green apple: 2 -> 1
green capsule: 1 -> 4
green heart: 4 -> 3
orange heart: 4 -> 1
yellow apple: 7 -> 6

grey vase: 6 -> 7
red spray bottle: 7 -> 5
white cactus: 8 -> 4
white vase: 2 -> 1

------------------------

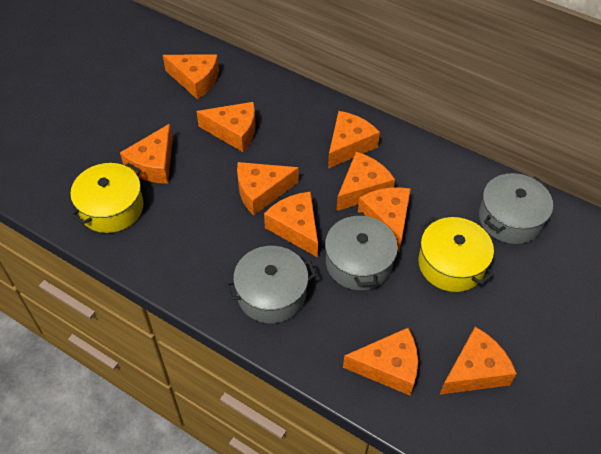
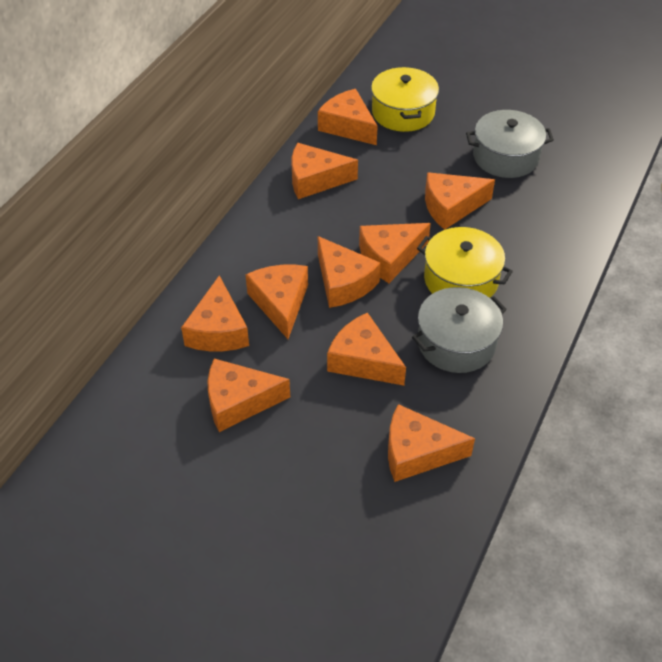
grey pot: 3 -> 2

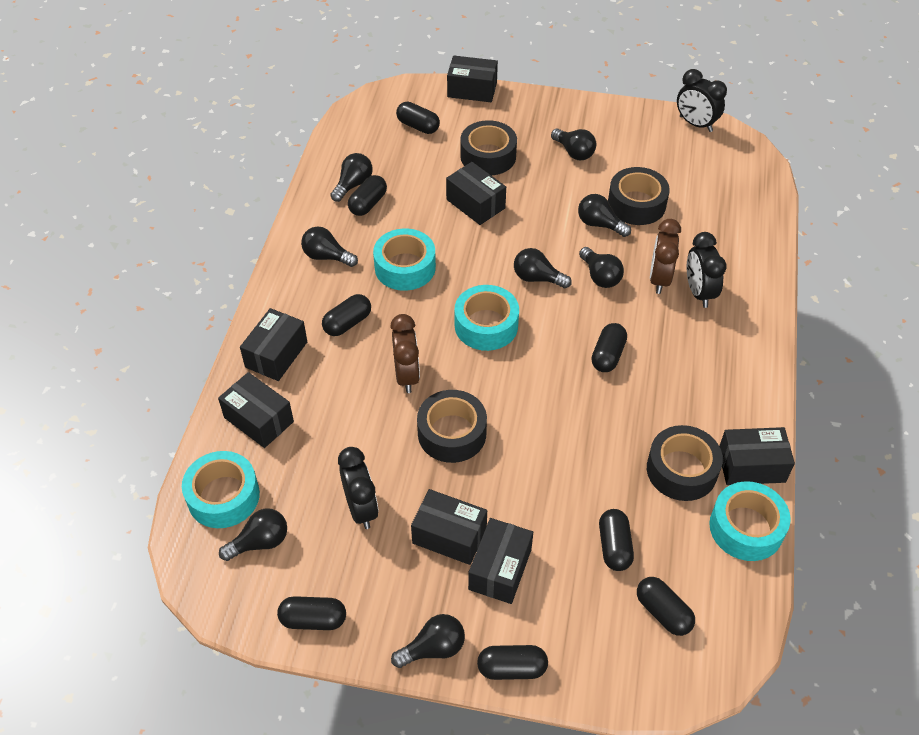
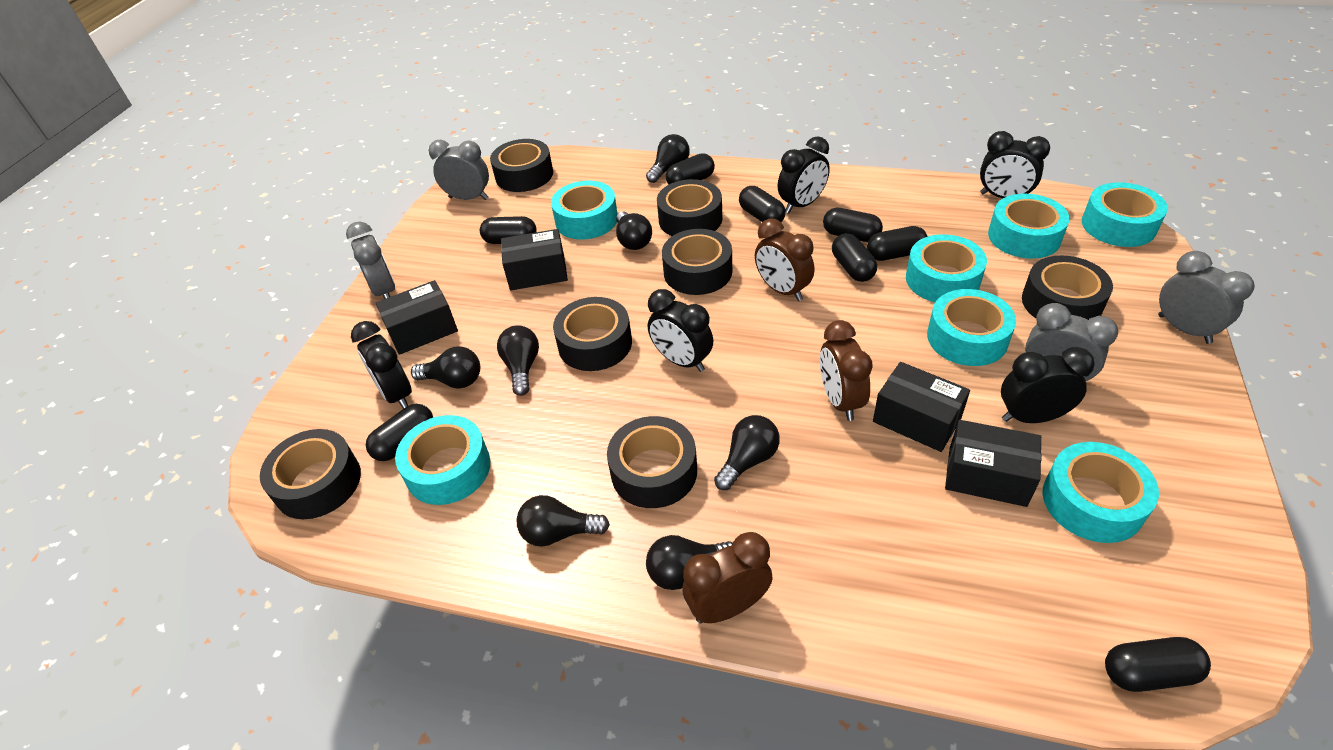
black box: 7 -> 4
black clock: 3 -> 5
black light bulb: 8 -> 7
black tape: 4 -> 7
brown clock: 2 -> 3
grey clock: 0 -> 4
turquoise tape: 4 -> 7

------------------------

■ **WHAT TO WORK ON**: Look back at the entries above and repeat, unchanged, every line from the line holding "yellow apple: 7 -> 6" through the line holding "white vase: 2 -> 1".

■ **RESPONSE**:
yellow apple: 7 -> 6

grey vase: 6 -> 7
red spray bottle: 7 -> 5
white cactus: 8 -> 4
white vase: 2 -> 1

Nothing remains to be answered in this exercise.